* **Exercise**:
Go to the line holding "none -> lime 1x1 brick [637,267,731,383]" in the data below. Return it and each line after it through the last, exactly, and skip the pictures.

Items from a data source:
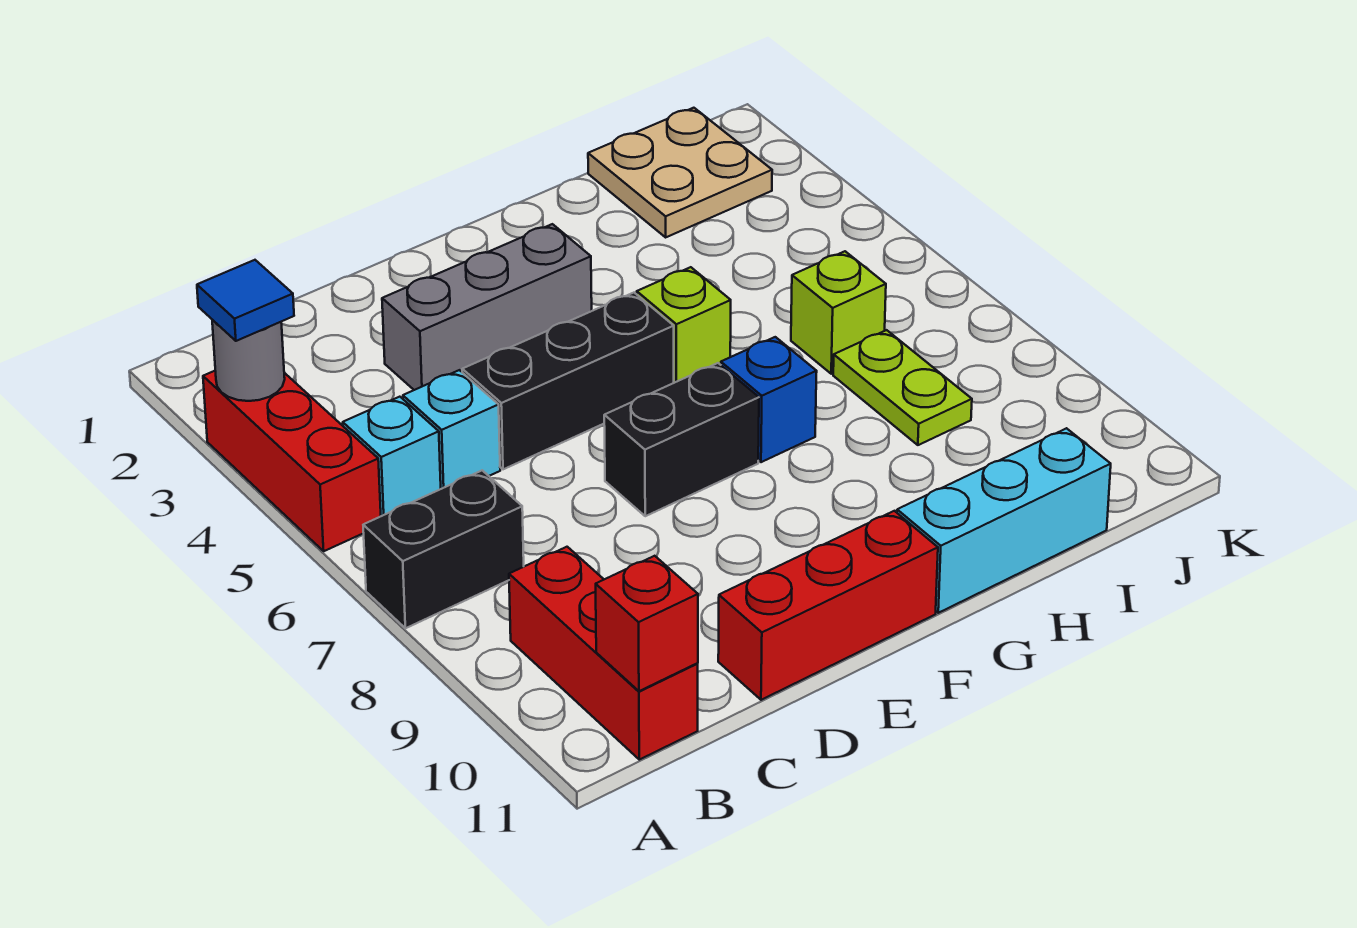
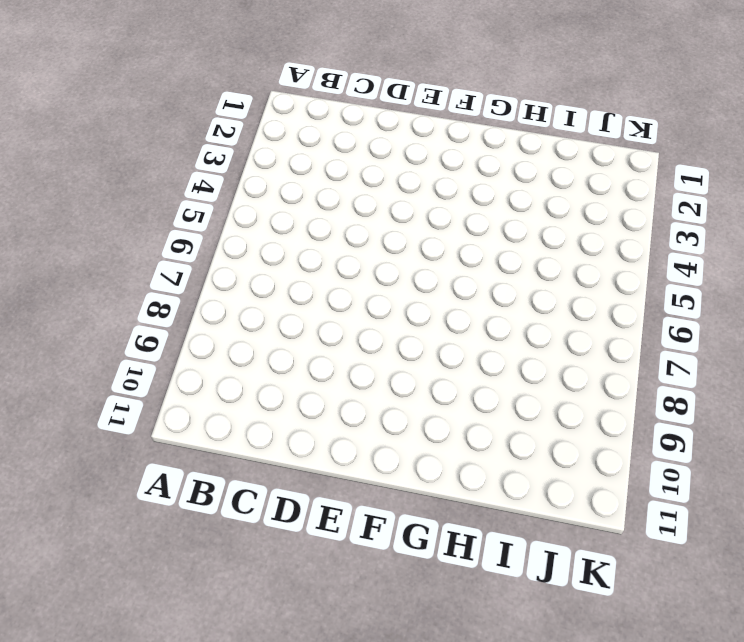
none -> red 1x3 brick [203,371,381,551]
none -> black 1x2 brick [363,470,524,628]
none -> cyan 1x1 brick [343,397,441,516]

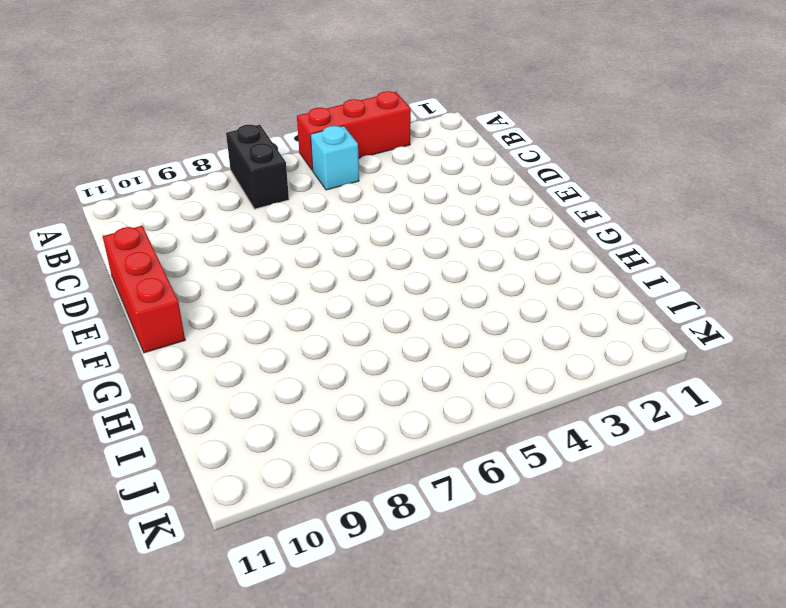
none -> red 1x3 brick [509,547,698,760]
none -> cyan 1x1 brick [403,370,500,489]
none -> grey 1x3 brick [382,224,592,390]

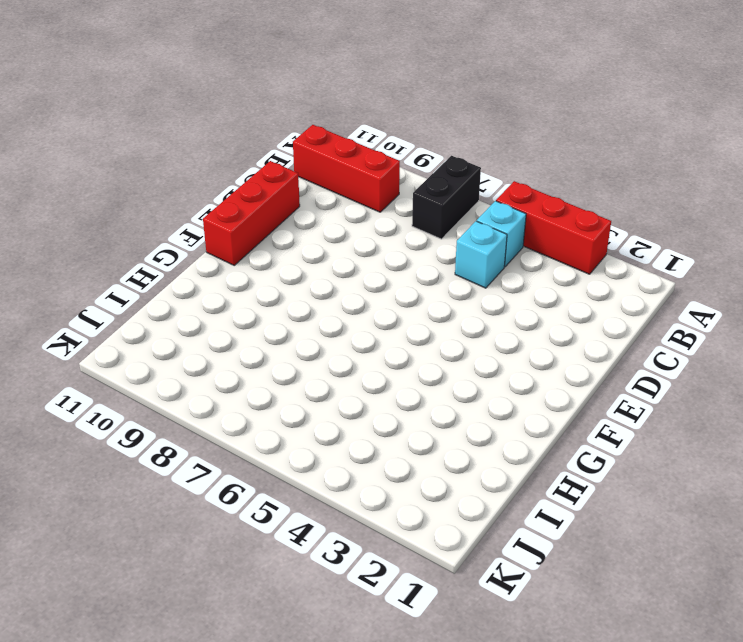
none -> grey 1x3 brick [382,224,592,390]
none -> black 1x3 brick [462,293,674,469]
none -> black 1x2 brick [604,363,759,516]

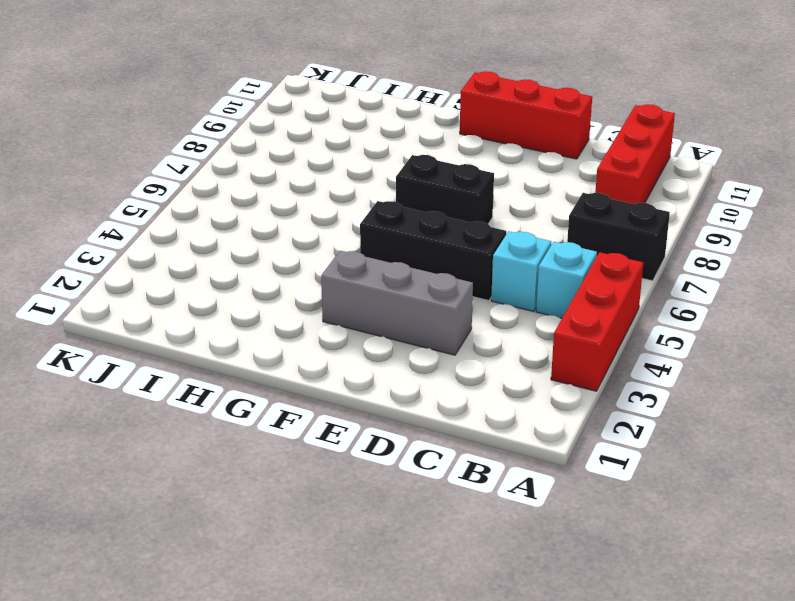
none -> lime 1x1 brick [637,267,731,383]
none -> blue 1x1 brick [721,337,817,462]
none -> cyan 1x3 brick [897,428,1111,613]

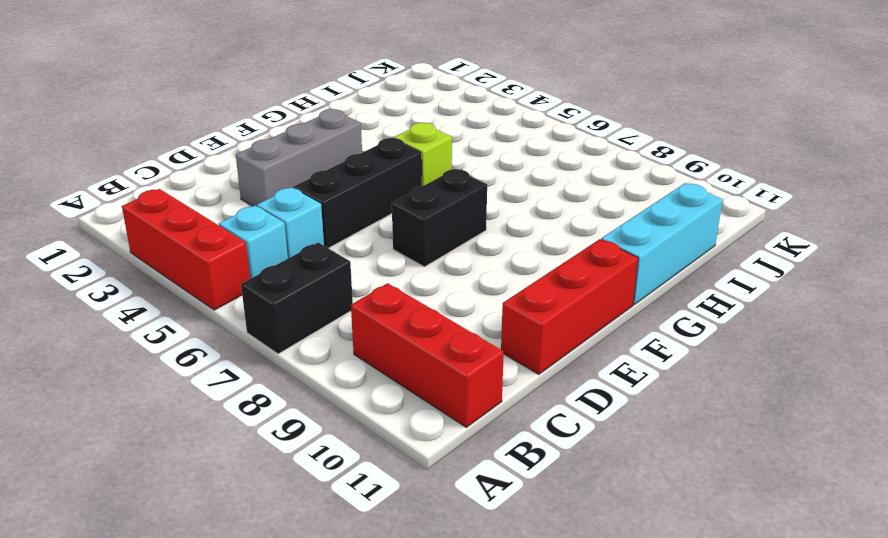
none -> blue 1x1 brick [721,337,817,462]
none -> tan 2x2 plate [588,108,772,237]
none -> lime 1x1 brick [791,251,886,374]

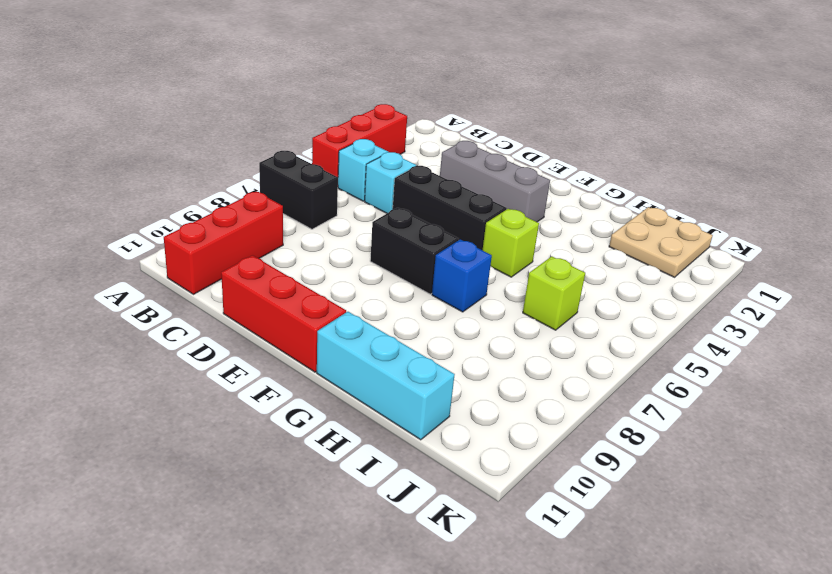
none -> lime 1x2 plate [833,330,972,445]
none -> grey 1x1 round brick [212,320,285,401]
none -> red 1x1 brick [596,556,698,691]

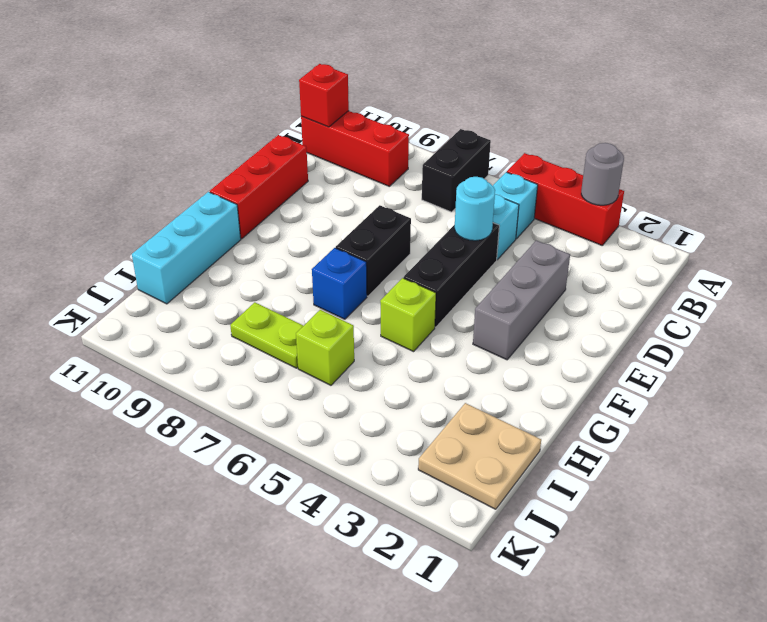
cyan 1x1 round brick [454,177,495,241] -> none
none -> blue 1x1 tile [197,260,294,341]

* **Output of the exercise**:
none -> lime 1x1 brick [637,267,731,383]
none -> blue 1x1 brick [721,337,817,462]
none -> cyan 1x3 brick [897,428,1111,613]

none -> blue 1x1 brick [721,337,817,462]
none -> tan 2x2 plate [588,108,772,237]
none -> lime 1x1 brick [791,251,886,374]

none -> lime 1x2 plate [833,330,972,445]
none -> grey 1x1 round brick [212,320,285,401]
none -> red 1x1 brick [596,556,698,691]

cyan 1x1 round brick [454,177,495,241] -> none
none -> blue 1x1 tile [197,260,294,341]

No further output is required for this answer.